[[ Excerpted data open ]]

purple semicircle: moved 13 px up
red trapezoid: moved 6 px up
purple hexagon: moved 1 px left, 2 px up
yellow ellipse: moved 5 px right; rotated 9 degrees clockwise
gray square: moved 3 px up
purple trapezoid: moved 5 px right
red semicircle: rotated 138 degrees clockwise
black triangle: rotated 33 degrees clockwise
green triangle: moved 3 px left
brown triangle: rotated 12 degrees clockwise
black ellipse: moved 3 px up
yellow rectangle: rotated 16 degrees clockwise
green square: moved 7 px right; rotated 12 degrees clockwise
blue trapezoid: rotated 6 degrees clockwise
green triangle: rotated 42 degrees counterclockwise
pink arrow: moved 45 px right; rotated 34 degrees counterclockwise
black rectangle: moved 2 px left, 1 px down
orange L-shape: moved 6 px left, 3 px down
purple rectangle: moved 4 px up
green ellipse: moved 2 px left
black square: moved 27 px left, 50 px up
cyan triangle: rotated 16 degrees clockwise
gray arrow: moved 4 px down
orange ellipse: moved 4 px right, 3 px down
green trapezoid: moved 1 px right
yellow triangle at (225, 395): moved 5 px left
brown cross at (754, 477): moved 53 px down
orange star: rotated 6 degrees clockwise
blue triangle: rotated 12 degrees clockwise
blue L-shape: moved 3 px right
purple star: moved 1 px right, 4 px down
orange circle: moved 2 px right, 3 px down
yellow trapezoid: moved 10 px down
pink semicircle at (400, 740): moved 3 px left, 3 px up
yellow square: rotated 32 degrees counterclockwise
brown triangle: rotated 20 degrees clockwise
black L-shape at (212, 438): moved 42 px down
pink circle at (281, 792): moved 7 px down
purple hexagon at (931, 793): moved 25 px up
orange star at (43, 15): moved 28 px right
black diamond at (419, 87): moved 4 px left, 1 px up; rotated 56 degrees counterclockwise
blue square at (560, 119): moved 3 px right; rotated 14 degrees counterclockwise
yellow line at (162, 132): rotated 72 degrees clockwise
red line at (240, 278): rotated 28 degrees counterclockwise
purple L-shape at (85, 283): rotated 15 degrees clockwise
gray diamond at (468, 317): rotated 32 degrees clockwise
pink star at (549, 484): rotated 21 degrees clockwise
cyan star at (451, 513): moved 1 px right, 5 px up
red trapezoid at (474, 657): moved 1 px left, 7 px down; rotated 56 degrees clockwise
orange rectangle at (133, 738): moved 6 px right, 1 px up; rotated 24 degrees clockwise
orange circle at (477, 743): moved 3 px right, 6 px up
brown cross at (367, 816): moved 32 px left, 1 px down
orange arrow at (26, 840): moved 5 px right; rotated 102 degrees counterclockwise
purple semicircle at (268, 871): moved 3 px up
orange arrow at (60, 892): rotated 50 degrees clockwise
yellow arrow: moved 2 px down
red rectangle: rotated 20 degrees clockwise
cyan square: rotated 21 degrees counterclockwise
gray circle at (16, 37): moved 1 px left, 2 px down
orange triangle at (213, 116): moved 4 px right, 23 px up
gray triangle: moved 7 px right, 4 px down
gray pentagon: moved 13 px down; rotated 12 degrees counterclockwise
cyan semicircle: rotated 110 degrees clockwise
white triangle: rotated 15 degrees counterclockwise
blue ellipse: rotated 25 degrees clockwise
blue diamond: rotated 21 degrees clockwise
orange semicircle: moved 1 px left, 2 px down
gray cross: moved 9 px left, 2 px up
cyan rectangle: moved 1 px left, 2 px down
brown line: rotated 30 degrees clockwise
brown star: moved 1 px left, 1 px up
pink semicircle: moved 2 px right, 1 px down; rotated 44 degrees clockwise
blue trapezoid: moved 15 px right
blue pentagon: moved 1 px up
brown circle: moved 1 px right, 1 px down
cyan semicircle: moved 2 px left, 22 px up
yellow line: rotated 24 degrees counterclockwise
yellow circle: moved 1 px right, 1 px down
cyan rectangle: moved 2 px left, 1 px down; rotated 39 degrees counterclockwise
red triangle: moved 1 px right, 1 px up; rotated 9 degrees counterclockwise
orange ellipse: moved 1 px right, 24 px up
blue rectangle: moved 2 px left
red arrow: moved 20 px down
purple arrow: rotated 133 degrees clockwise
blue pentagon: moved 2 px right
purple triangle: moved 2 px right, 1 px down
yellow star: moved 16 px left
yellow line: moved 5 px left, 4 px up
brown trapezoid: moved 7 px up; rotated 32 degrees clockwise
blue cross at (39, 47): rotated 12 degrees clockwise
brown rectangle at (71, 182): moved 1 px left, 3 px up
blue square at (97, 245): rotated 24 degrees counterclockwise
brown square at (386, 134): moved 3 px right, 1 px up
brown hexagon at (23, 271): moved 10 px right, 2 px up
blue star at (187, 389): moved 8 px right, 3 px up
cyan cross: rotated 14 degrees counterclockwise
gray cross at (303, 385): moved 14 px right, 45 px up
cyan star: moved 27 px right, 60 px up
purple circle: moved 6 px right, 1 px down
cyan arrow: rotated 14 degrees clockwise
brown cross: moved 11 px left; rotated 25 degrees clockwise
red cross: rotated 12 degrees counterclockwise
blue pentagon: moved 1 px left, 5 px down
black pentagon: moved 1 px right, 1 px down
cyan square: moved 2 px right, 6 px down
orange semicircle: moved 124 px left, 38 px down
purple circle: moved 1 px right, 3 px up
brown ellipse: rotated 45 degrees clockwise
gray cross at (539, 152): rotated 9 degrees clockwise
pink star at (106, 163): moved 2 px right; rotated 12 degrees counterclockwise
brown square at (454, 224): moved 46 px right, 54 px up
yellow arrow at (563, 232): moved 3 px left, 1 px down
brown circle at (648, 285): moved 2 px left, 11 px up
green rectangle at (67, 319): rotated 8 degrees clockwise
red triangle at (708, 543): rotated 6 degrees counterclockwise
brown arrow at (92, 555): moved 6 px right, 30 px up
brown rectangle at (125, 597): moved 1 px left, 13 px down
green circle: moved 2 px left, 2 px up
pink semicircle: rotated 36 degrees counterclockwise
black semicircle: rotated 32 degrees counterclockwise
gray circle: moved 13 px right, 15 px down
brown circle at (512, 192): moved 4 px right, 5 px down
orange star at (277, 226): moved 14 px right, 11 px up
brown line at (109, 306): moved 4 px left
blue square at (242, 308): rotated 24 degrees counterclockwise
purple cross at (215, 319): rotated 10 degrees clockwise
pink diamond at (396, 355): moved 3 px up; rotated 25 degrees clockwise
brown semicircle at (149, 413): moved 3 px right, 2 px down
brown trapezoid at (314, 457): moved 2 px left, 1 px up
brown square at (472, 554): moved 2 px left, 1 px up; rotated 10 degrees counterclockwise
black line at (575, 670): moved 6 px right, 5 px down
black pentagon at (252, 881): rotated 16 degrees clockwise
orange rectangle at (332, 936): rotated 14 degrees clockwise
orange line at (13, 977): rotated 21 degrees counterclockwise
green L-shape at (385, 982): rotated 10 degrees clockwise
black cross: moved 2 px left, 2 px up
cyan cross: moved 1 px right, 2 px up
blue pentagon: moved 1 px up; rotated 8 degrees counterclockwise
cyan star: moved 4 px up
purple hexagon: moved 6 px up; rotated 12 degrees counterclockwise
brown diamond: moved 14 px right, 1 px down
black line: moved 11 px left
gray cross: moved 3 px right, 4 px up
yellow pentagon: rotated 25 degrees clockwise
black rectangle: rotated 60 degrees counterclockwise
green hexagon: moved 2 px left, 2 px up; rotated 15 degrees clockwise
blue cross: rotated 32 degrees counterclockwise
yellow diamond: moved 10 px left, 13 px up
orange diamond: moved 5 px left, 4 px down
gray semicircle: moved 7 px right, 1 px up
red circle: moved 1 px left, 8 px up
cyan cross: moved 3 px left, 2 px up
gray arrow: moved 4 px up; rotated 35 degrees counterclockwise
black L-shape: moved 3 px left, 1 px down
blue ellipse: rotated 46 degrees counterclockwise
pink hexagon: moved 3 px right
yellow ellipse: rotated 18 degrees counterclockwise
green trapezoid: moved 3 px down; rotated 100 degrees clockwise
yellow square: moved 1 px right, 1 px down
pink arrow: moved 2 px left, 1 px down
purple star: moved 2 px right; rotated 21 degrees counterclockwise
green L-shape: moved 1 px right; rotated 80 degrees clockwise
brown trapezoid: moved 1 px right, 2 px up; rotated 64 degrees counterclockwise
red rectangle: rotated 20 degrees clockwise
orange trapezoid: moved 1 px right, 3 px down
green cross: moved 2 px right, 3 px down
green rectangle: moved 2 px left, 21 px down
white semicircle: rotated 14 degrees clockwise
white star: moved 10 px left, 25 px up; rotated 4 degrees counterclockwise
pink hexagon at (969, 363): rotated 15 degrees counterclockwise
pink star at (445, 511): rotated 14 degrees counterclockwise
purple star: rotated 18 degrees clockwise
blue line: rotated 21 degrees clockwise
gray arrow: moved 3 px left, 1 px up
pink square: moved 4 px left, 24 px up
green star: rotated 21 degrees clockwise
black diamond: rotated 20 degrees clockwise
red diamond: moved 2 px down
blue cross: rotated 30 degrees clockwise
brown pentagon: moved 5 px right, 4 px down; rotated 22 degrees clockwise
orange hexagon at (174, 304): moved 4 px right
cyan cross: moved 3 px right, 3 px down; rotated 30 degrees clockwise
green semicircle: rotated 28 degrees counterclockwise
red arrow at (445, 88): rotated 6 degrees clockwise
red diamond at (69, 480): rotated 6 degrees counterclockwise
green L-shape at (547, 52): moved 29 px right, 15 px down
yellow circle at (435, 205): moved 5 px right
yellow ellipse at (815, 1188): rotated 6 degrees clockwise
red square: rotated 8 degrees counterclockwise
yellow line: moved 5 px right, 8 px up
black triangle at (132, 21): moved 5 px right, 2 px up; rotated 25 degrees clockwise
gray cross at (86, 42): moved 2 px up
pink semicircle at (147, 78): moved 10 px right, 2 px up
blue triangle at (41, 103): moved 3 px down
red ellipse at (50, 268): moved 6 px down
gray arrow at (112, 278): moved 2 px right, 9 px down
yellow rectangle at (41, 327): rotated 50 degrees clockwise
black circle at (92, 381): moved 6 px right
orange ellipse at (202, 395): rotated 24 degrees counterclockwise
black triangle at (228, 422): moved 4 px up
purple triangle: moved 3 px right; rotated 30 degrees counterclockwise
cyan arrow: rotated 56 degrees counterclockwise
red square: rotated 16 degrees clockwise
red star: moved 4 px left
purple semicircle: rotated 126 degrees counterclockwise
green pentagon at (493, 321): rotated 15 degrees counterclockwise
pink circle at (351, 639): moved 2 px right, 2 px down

[[ Excerpted data closed ]]

Instructions for the task. Extract the lines above, from the first one through the one containing "red semicircle: rotated 138 degrees clockwise", and return only those, unchanged.

Answer space.
purple semicircle: moved 13 px up
red trapezoid: moved 6 px up
purple hexagon: moved 1 px left, 2 px up
yellow ellipse: moved 5 px right; rotated 9 degrees clockwise
gray square: moved 3 px up
purple trapezoid: moved 5 px right
red semicircle: rotated 138 degrees clockwise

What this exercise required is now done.